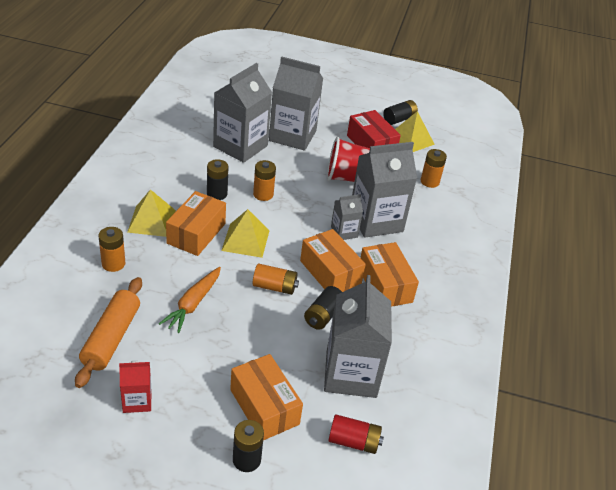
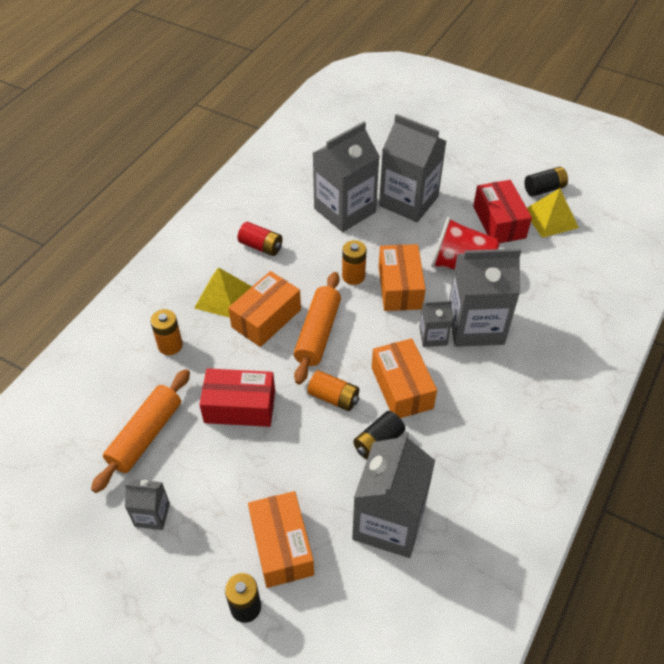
camera: 20 degrees right, 10 degrees up
(137, 400) = (152, 515): red carton -> grey carton
(193, 304) = (240, 406): orange carrot -> red box
(217, 194) = (302, 270): black battery -> none
(245, 240) = (317, 333): yellow pyramid -> orange rolling pin
(353, 441) = (368, 608): red battery -> red battery (261, 246)
(385, 285) = (461, 413): orange box -> orange box (400, 287)
(429, 181) = (557, 279): orange battery -> none

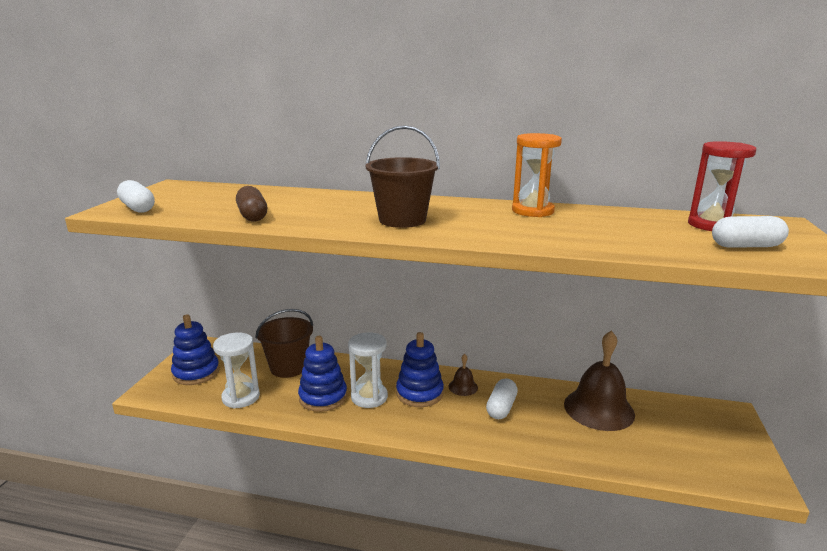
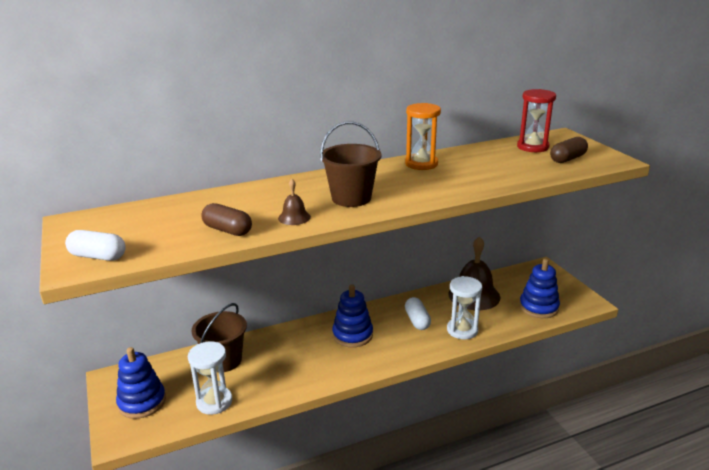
camera: 35 degrees left, 5 degrees up
(323, 397) = (284, 370): blue stacking toy -> blue stacking toy (538, 307)
(369, 397) = (319, 354): white hourglass -> white hourglass (462, 330)
(463, 387) = (377, 317): brown bell -> brown bell (294, 217)
(746, 246) = (567, 159): white capsule -> brown capsule

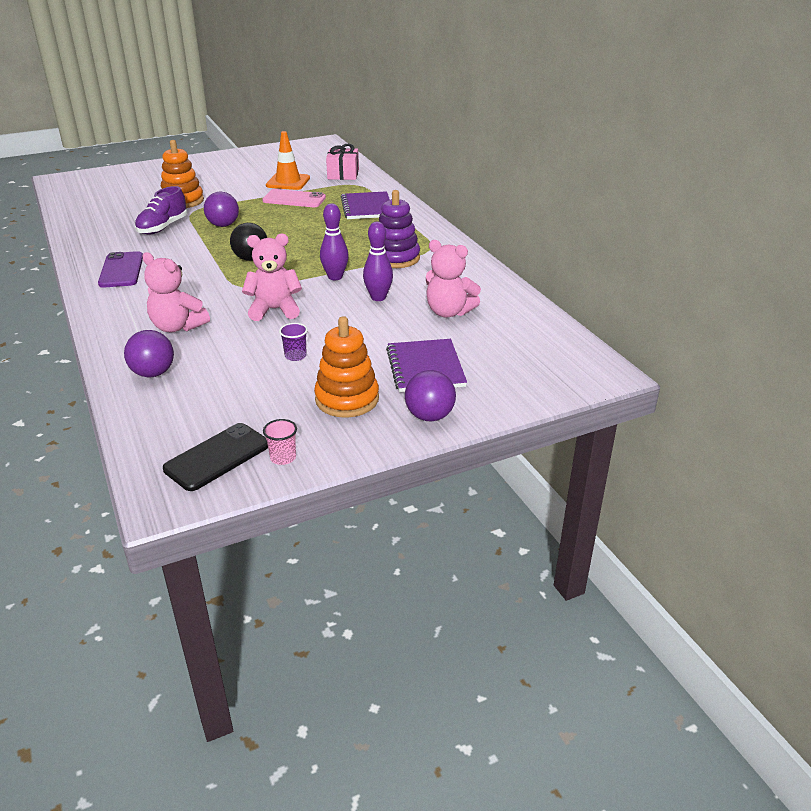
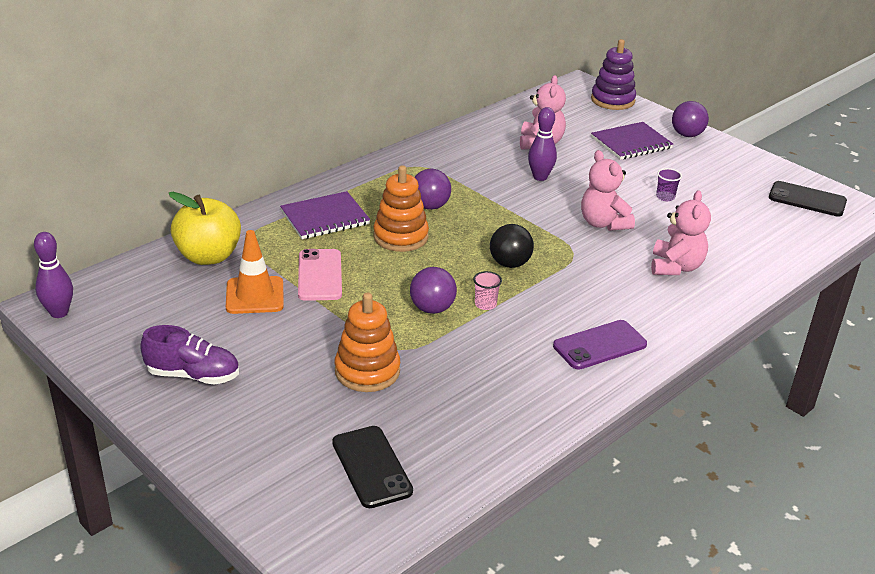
camera: 110 degrees left, 0 degrees up
(106, 193) = (371, 467): none -> black phone
(153, 373) = (751, 256): purple ball -> purple ball (430, 206)
(163, 227) = (466, 356): purple shoe -> purple shoe (193, 375)
(283, 457) = (781, 176): pink cup -> pink cup (485, 304)
(335, 277) = (516, 205): purple bowling pin -> purple bowling pin (59, 313)
(343, 174) = (208, 256): pink gift -> yellow apple
(347, 399) = (698, 166): orange stacking toy -> orange stacking toy (400, 237)
(396, 258) = (452, 180): purple stacking toy -> purple stacking toy (612, 100)

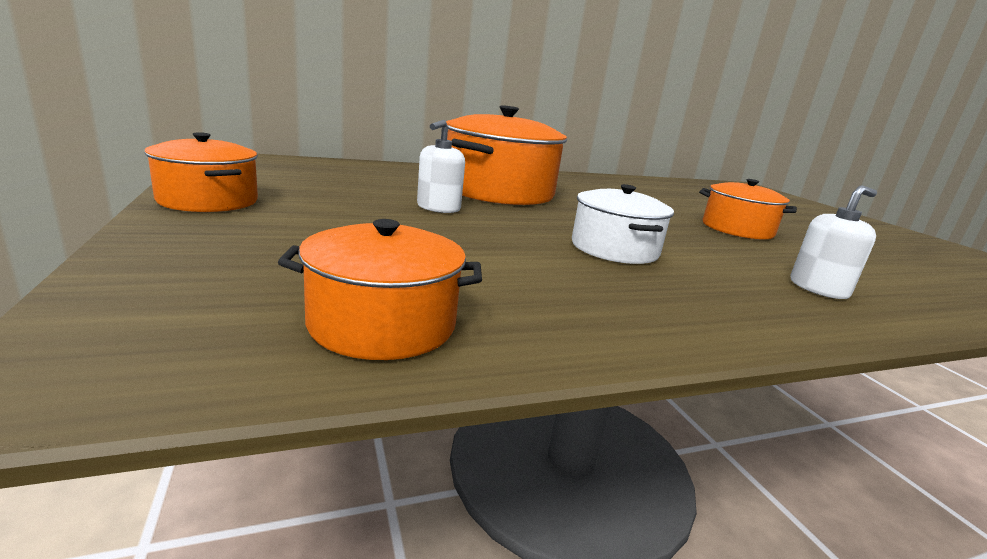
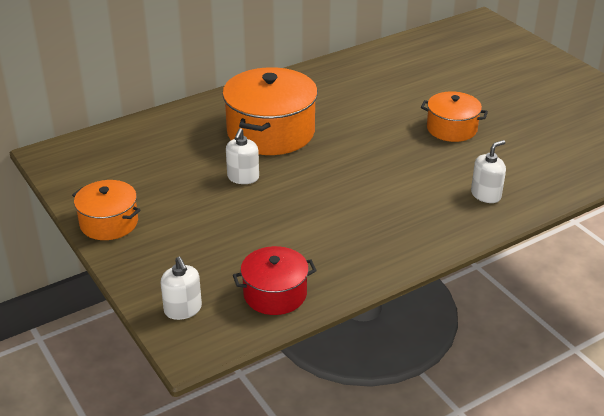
camera: 10 degrees left, 15 degrees up
(164, 303) = (183, 309): none -> white soap dispenser
(382, 324) = (275, 294): orange pot -> red pot
(614, 249) = (367, 191): white pot -> none

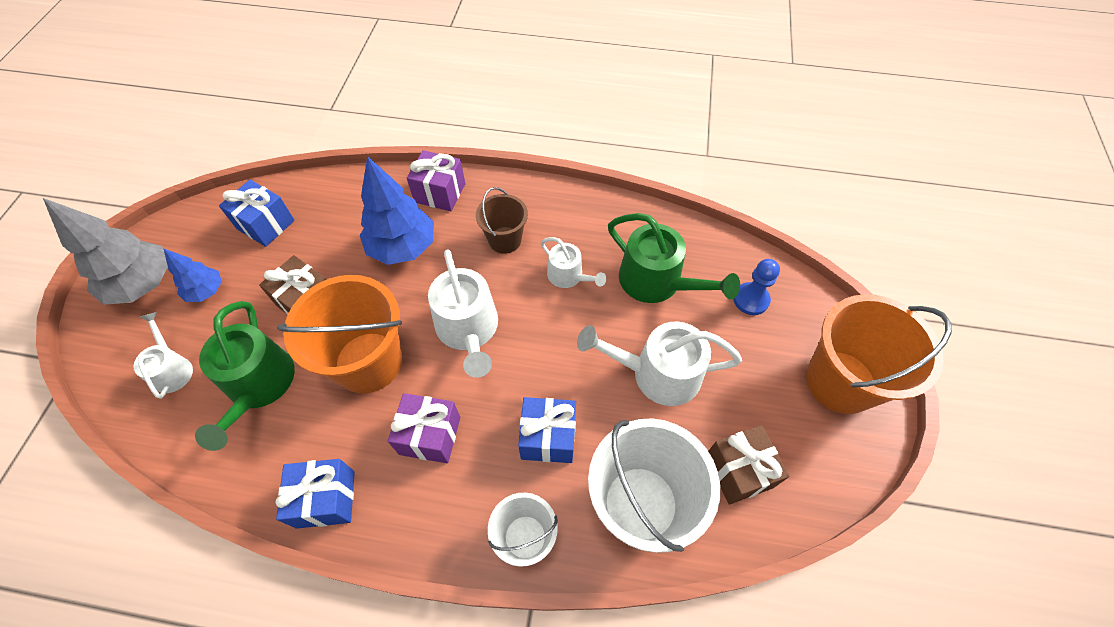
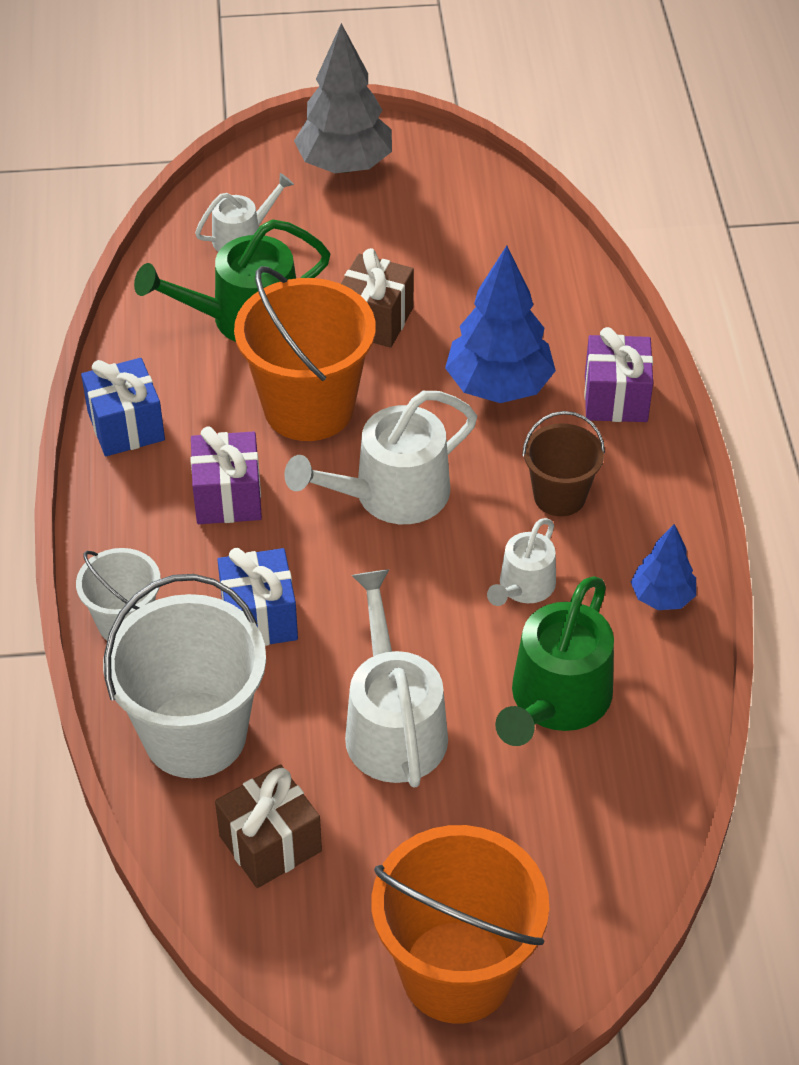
camera: 75 degrees right, 10 degrees down
(206, 291) = (356, 222): blue tree -> blue tree (662, 597)
(266, 225) = (479, 236): blue gift -> none
(751, 299) = (570, 833): blue pawn -> none

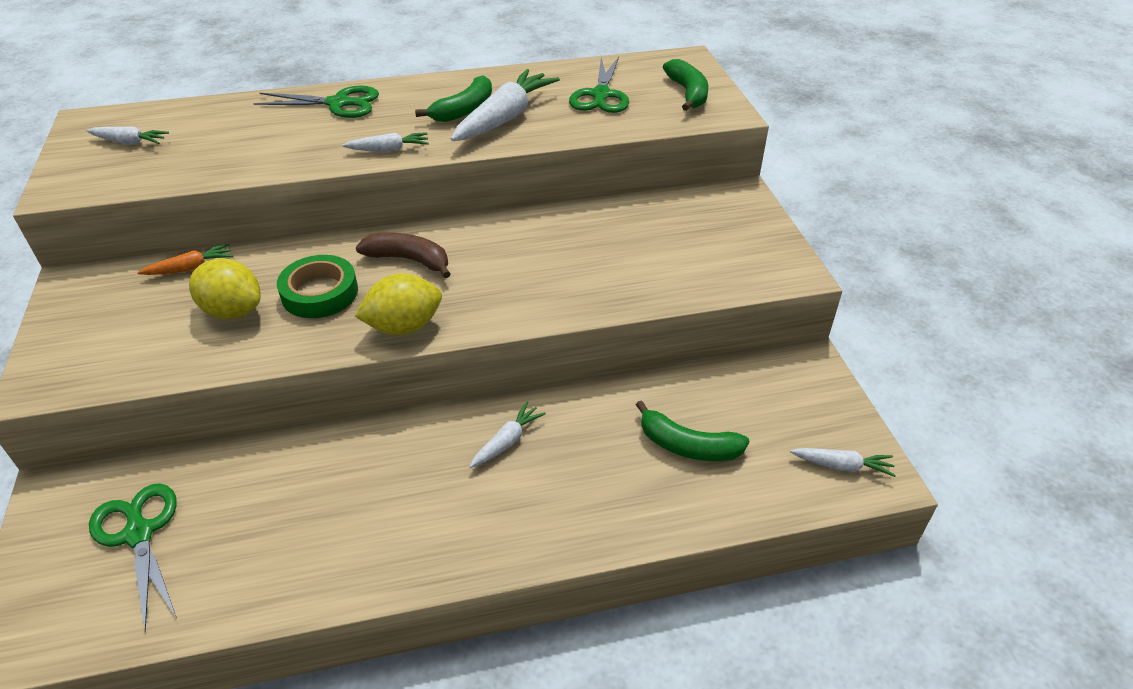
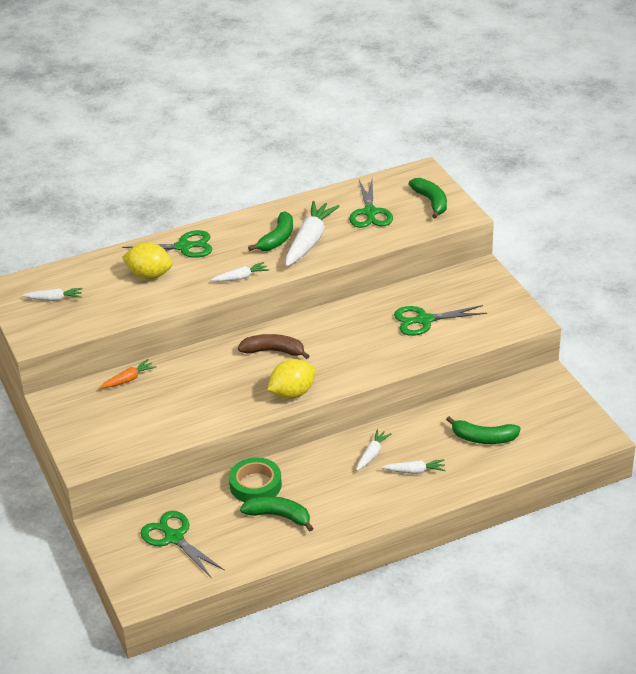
camera: 10 degrees left, 5 degrees down
(233, 311) = (176, 401): yellow lemon -> yellow lemon (149, 275)
(318, 526) = (279, 516): none -> green banana
(320, 293) = (226, 381): green tape -> green tape (255, 485)
(638, 249) = (424, 320): none -> green scissors
(842, 466) = (578, 434): white carrot -> white carrot (415, 471)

## [TASK DIRECTIONS]
Without any pictures, reproduce the lines from the first one in the material through the line that has "(283, 457) = (781, 176): pink", exactly as they appear.

## [SOLUTION BELOW]
camera: 20 degrees right, 10 degrees up
(137, 400) = (152, 515): red carton -> grey carton
(193, 304) = (240, 406): orange carrot -> red box
(217, 194) = (302, 270): black battery -> none
(245, 240) = (317, 333): yellow pyramid -> orange rolling pin
(353, 441) = (368, 608): red battery -> red battery (261, 246)
(385, 285) = (461, 413): orange box -> orange box (400, 287)
(429, 181) = (557, 279): orange battery -> none

camera: 35 degrees left, 5 degrees up
(323, 397) = (284, 370): blue stacking toy -> blue stacking toy (538, 307)
(369, 397) = (319, 354): white hourglass -> white hourglass (462, 330)
(463, 387) = (377, 317): brown bell -> brown bell (294, 217)
(746, 246) = (567, 159): white capsule -> brown capsule

camera: 110 degrees left, 0 degrees up
(106, 193) = (371, 467): none -> black phone
(153, 373) = (751, 256): purple ball -> purple ball (430, 206)
(163, 227) = (466, 356): purple shoe -> purple shoe (193, 375)
(283, 457) = (781, 176): pink cup -> pink cup (485, 304)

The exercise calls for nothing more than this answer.